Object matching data
╭──

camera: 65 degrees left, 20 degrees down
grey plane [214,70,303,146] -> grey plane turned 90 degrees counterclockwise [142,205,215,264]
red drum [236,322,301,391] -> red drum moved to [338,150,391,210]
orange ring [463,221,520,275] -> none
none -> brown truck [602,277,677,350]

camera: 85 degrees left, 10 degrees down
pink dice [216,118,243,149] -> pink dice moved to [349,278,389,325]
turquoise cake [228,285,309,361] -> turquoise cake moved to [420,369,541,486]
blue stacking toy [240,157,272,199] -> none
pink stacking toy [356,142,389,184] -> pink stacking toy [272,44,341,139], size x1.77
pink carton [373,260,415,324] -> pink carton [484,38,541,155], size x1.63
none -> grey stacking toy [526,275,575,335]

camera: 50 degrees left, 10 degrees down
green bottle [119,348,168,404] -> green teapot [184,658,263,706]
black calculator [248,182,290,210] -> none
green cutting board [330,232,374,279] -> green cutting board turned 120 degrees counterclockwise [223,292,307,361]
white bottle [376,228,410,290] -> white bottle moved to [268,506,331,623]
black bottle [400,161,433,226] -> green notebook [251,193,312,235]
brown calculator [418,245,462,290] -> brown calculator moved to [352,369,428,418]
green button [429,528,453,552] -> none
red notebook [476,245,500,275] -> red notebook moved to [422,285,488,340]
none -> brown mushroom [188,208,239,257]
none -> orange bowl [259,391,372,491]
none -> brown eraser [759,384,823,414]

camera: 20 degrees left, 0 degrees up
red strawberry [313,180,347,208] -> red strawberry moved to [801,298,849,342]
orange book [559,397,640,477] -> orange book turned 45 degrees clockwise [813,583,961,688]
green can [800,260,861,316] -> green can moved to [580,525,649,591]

╰──

→ Task requirements:
Give only the number of lines in the data that hold the word "turned".

→ Exercise output:
3